[Click-target data]
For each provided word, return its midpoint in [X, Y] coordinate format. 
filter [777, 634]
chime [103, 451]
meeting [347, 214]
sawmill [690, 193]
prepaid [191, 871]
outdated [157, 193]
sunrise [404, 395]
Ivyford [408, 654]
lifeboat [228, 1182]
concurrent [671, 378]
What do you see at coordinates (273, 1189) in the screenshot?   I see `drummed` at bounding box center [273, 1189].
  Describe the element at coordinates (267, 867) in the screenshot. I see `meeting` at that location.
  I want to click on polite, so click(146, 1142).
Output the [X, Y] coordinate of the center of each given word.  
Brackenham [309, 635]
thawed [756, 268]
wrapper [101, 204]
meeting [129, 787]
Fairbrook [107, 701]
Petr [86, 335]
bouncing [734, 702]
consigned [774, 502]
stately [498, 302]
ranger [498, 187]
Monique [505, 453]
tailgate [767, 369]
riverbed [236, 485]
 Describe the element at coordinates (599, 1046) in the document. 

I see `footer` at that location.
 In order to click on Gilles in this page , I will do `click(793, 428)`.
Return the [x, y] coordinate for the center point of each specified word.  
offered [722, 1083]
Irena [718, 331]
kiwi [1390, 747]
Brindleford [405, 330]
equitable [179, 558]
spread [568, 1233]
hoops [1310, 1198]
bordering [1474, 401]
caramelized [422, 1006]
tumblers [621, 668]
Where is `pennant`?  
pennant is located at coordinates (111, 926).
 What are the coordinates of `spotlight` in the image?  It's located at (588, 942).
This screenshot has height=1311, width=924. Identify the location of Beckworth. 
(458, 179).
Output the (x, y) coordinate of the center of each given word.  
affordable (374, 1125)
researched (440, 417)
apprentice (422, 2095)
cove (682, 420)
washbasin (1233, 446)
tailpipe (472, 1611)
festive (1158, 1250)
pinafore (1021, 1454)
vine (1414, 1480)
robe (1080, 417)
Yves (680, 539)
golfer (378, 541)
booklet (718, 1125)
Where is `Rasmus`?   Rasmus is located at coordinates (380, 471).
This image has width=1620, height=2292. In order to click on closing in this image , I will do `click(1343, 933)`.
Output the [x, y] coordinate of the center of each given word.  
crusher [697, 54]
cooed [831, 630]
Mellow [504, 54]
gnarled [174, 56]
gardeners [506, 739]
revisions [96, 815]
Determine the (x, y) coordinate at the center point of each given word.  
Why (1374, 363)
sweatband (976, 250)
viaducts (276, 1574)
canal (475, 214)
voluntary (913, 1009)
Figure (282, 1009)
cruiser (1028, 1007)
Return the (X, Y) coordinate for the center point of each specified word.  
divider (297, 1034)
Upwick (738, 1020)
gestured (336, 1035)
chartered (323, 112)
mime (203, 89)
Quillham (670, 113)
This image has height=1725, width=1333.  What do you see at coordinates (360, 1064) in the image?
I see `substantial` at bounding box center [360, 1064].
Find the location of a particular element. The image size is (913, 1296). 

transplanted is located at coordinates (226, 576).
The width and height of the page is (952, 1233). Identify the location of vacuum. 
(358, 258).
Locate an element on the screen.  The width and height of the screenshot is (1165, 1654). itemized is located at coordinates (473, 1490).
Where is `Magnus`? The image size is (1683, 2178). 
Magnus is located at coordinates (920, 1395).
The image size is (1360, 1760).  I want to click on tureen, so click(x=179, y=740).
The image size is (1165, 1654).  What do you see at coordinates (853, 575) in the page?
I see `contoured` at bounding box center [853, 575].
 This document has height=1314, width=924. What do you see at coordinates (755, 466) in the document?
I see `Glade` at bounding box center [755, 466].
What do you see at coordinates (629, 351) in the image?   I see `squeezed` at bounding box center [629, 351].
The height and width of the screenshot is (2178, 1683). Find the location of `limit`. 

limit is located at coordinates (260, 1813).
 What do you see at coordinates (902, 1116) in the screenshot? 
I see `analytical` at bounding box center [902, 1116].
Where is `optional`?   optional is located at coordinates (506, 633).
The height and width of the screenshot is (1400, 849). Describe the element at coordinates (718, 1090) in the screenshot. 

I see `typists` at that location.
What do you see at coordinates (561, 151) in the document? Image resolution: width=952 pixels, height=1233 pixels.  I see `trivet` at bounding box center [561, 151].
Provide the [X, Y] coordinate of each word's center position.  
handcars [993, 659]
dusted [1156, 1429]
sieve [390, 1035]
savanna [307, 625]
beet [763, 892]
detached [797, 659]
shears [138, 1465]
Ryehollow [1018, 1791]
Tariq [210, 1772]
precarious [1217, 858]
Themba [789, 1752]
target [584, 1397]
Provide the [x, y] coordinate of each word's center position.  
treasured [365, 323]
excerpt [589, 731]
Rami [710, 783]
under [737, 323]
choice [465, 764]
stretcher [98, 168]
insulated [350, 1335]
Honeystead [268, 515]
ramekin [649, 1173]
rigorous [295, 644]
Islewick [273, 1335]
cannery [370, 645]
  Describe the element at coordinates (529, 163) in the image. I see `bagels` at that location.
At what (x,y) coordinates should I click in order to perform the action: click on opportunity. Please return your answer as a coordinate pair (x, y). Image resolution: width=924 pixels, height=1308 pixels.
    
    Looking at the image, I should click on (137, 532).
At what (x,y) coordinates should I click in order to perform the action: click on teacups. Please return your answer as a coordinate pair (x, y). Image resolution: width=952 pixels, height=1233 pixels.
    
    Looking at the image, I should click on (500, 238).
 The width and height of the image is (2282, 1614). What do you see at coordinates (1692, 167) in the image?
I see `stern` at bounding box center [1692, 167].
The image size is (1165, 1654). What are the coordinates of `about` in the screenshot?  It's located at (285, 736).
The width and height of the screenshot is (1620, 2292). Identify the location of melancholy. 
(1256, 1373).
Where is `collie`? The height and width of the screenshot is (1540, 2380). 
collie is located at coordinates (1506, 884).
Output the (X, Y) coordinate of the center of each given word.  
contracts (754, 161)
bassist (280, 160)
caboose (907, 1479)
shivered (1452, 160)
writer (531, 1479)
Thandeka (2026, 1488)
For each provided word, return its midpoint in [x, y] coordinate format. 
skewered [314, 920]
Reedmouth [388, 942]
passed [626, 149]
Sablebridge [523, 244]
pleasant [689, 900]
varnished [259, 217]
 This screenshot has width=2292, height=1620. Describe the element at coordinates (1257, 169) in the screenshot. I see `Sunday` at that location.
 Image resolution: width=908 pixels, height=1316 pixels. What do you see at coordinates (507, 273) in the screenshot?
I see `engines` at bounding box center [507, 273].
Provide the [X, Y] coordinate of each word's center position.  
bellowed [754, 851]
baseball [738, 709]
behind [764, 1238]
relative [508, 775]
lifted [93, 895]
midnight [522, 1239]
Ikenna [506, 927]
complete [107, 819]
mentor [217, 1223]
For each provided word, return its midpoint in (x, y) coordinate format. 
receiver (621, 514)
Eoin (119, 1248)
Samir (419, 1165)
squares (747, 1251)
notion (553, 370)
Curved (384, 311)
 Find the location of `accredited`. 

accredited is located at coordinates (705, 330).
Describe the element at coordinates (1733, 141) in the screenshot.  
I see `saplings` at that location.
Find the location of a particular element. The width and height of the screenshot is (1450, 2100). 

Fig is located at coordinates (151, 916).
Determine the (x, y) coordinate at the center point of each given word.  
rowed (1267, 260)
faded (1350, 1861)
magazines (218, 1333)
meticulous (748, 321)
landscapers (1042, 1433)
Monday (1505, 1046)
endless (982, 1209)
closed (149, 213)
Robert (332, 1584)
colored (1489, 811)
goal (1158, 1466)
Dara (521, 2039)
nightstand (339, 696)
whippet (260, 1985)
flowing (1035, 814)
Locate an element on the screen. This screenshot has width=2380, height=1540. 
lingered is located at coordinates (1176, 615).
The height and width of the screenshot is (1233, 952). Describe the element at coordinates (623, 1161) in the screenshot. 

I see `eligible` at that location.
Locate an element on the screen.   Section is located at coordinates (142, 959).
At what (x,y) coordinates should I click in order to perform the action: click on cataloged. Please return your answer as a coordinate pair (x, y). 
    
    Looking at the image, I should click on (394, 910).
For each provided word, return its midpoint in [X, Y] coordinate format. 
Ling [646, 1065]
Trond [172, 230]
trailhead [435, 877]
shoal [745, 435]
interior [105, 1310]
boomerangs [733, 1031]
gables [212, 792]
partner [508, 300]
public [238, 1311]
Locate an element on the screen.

_SET EXERCISE:_ Please convert the lines above, from the line with "Monique [505, 453]" up to and including the line with "In order to click on Gilles", into a JSON list of strings with one string per line. Leave out any blank lines.

_ANSWER TO THIS PROBLEM:_
[
  "Monique [505, 453]",
  "tailgate [767, 369]",
  "riverbed [236, 485]",
  " Describe the element at coordinates (599, 1046) in the document. ",
  "I see `footer` at that location.",
  " In order to click on Gilles in this page , I will do `click(793, 428)`."
]